> _Exercise objective_
Work through the entries below and show every line in which "board" is found.

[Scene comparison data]
==*==

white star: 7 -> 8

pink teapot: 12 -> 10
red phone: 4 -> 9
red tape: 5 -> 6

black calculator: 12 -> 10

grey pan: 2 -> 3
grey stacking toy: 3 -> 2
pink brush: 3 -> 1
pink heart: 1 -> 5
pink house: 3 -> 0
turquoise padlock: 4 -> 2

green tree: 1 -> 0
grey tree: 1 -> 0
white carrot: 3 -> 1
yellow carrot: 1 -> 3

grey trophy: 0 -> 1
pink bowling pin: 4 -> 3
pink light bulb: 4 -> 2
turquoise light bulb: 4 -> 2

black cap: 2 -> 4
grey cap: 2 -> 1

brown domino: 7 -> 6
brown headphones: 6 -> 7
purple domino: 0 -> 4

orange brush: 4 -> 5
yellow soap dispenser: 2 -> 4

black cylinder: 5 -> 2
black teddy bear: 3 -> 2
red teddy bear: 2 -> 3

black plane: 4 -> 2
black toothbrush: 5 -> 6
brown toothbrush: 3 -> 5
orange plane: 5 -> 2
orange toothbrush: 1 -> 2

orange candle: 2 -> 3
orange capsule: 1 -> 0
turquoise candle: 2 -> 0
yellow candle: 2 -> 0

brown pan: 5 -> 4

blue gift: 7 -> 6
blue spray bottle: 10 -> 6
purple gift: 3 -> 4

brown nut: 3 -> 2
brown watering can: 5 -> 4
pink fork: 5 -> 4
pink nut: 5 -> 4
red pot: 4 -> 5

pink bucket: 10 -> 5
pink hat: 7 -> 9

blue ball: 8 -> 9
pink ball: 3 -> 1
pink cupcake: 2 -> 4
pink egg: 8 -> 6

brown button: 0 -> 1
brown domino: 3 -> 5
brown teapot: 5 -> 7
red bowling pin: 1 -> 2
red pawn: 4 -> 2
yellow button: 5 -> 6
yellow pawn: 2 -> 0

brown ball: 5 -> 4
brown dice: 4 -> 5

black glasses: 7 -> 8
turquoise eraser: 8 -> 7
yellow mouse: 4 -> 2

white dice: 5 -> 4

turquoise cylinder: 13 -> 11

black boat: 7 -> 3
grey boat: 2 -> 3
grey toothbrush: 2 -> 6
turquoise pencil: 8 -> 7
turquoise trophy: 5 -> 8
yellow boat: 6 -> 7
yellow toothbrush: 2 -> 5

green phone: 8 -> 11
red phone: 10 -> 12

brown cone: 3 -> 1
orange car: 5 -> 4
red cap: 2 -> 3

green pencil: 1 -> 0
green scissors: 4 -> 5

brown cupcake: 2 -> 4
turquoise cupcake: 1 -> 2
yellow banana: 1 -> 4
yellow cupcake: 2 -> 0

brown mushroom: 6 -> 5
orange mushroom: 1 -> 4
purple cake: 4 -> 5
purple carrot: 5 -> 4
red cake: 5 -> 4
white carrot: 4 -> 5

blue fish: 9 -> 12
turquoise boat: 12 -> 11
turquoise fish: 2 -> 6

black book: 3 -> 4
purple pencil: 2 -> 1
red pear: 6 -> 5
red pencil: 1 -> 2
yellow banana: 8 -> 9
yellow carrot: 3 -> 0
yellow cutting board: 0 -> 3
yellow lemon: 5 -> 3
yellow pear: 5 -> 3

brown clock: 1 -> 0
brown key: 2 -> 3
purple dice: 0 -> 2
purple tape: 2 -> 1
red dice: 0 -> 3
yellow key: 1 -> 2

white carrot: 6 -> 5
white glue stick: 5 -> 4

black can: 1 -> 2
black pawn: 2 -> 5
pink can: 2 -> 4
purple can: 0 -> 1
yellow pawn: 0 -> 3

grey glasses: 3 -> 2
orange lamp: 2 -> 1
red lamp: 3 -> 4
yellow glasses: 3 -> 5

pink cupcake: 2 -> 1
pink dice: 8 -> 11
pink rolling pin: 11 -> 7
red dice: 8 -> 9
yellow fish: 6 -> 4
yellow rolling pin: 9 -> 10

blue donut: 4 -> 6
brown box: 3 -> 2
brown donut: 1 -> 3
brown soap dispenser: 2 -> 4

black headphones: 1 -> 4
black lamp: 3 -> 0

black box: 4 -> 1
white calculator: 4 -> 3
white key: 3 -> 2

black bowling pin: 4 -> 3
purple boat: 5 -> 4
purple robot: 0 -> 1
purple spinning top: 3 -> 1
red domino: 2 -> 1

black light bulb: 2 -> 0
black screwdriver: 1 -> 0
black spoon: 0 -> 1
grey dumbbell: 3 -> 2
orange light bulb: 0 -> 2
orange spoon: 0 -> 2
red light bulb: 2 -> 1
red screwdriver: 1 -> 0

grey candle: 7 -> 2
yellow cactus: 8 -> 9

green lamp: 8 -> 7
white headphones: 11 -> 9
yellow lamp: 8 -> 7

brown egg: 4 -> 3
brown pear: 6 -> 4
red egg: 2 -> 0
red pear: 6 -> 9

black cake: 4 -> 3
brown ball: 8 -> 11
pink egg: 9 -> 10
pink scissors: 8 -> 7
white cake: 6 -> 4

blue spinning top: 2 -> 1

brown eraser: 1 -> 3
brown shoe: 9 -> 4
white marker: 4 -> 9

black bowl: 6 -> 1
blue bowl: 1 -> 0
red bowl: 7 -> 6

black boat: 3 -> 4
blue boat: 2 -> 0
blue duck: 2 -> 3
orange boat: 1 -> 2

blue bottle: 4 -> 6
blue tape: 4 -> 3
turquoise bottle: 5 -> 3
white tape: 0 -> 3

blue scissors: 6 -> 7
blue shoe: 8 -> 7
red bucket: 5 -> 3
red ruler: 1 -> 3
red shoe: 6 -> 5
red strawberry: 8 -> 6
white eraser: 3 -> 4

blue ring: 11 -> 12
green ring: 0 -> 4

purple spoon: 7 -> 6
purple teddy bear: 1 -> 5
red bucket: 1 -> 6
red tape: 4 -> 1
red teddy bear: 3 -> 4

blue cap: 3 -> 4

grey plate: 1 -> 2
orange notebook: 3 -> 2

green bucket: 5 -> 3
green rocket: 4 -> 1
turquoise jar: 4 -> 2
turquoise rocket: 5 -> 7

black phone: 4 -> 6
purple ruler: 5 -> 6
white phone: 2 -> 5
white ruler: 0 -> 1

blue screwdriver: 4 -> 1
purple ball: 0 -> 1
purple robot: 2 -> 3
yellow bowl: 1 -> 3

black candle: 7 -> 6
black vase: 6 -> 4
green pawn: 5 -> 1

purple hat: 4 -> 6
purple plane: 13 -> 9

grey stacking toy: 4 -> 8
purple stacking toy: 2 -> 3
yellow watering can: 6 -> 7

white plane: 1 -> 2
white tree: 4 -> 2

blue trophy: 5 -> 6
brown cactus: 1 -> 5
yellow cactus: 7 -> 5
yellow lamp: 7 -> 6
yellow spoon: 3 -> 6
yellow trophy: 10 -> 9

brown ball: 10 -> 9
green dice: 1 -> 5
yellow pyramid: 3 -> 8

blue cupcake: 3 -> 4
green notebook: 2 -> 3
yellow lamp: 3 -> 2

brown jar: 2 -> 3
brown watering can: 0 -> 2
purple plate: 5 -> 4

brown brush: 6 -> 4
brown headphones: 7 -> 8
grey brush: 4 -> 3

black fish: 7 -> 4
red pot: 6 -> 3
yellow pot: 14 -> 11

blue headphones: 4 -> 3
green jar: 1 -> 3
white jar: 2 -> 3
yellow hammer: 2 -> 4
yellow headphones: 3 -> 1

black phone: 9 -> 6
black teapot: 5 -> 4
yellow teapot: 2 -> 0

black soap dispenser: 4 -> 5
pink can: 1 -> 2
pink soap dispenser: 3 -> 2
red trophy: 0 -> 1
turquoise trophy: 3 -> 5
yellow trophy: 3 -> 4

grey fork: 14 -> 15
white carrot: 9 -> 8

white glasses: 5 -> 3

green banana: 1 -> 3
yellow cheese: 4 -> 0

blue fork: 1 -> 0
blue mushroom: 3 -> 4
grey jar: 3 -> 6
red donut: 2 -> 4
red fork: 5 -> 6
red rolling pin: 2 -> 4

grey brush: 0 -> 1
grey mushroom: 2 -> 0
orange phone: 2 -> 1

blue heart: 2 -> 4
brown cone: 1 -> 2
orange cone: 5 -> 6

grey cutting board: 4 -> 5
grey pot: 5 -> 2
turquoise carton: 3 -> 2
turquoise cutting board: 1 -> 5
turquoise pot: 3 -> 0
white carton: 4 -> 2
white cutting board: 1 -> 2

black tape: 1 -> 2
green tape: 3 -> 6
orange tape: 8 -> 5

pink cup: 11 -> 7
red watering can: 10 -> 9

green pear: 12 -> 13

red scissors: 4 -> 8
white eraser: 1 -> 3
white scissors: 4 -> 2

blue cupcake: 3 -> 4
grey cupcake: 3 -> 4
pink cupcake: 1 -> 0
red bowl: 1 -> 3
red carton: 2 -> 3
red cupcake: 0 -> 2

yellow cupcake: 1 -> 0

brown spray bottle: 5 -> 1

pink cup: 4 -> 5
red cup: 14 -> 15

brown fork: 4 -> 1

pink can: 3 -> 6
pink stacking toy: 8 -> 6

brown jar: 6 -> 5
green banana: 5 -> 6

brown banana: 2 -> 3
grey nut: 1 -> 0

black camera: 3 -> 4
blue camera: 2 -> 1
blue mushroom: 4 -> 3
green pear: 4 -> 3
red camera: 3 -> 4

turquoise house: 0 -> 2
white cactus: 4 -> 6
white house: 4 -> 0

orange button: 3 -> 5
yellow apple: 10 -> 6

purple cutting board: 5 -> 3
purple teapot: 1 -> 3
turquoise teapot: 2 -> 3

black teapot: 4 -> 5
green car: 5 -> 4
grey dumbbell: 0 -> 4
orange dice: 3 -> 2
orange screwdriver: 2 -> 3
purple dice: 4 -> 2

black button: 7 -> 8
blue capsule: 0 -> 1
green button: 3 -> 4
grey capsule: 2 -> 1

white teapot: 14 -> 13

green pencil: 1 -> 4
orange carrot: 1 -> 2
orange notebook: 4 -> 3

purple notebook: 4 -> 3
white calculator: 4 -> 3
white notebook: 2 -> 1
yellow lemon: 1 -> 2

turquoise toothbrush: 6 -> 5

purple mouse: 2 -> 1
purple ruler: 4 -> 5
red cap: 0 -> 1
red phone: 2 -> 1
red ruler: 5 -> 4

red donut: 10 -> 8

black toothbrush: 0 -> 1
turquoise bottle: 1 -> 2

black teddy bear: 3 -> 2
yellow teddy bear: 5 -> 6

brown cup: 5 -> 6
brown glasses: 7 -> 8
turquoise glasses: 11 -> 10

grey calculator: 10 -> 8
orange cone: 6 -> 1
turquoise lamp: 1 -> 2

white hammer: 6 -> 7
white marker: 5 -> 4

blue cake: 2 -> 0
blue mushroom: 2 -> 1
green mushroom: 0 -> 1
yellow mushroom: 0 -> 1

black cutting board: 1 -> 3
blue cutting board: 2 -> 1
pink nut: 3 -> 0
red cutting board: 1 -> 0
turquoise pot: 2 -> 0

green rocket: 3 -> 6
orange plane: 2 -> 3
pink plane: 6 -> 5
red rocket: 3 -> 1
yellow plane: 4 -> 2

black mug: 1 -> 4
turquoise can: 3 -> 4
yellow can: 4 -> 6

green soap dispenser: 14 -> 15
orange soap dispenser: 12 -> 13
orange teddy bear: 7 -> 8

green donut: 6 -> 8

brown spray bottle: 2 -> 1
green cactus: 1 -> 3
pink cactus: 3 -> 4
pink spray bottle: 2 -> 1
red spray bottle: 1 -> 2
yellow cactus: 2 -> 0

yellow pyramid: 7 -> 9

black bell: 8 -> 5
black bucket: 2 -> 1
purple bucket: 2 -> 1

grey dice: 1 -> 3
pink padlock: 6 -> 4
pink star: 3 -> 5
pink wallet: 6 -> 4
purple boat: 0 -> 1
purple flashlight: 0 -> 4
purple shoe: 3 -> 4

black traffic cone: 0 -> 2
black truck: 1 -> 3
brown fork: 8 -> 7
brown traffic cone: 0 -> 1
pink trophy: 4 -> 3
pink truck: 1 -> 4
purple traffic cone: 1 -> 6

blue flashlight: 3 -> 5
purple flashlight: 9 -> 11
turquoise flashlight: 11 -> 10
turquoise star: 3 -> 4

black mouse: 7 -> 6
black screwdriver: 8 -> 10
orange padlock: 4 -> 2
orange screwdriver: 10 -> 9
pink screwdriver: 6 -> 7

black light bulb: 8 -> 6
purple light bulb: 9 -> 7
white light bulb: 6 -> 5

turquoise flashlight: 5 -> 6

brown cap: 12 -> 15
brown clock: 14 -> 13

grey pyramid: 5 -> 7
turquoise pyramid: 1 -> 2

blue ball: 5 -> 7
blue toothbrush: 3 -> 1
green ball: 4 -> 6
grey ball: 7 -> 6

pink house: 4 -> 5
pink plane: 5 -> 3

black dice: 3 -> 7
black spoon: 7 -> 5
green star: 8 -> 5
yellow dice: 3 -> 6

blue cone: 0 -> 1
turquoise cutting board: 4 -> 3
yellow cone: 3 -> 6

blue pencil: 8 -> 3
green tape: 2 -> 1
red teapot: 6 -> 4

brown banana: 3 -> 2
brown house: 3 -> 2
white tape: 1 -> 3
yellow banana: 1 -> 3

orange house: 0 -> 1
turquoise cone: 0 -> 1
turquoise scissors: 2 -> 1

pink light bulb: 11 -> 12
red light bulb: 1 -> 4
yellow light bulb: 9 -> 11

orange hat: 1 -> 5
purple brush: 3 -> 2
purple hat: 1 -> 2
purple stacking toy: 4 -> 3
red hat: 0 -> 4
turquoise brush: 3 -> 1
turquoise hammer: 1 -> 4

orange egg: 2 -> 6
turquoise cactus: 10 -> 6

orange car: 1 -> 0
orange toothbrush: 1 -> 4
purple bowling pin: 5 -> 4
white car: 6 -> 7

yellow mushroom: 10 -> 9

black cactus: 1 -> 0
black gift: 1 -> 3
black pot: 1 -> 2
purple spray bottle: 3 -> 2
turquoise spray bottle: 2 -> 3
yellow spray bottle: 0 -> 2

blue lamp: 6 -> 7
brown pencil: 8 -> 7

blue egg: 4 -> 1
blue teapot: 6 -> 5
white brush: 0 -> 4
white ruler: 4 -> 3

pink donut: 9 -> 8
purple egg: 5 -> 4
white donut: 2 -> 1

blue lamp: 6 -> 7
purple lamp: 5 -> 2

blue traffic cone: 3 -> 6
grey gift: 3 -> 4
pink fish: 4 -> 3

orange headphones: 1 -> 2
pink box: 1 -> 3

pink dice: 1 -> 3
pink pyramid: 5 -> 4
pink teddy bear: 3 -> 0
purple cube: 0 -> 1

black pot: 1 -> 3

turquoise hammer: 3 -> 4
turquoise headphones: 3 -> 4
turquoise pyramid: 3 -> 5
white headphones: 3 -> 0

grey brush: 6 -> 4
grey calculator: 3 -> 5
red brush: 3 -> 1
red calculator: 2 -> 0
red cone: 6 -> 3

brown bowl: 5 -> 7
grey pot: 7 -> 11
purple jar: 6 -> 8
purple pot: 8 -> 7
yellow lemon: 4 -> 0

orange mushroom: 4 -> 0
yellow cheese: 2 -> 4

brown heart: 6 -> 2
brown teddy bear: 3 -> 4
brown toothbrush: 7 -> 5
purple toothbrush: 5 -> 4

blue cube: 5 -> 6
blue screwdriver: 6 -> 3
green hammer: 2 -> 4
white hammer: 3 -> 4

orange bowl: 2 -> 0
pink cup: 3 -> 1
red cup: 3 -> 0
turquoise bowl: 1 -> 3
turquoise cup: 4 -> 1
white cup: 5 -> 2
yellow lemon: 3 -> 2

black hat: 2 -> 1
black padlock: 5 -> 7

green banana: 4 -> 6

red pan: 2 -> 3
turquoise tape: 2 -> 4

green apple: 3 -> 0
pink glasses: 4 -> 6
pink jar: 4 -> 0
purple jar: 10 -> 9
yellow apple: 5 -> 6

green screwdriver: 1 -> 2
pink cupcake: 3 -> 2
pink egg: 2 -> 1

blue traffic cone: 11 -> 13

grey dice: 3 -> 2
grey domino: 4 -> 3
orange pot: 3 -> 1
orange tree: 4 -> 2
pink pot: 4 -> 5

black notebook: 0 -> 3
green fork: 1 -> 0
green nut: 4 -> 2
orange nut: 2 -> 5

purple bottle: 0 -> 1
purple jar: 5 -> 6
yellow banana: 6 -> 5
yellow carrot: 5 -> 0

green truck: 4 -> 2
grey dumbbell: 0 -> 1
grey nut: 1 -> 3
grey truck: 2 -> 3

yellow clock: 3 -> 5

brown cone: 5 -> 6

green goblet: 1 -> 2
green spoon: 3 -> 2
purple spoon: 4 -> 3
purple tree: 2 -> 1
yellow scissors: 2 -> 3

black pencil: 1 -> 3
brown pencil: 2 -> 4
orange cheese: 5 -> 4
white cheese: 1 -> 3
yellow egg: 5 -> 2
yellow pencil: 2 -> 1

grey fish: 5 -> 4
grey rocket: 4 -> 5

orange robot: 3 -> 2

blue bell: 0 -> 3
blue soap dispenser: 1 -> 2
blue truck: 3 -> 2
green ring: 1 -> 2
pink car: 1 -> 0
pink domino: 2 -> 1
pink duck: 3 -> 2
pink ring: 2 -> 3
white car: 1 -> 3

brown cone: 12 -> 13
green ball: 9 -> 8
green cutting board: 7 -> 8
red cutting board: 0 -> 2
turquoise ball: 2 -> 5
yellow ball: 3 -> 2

==*==

> _Exercise response_
yellow cutting board: 0 -> 3
grey cutting board: 4 -> 5
turquoise cutting board: 1 -> 5
white cutting board: 1 -> 2
purple cutting board: 5 -> 3
black cutting board: 1 -> 3
blue cutting board: 2 -> 1
red cutting board: 1 -> 0
turquoise cutting board: 4 -> 3
green cutting board: 7 -> 8
red cutting board: 0 -> 2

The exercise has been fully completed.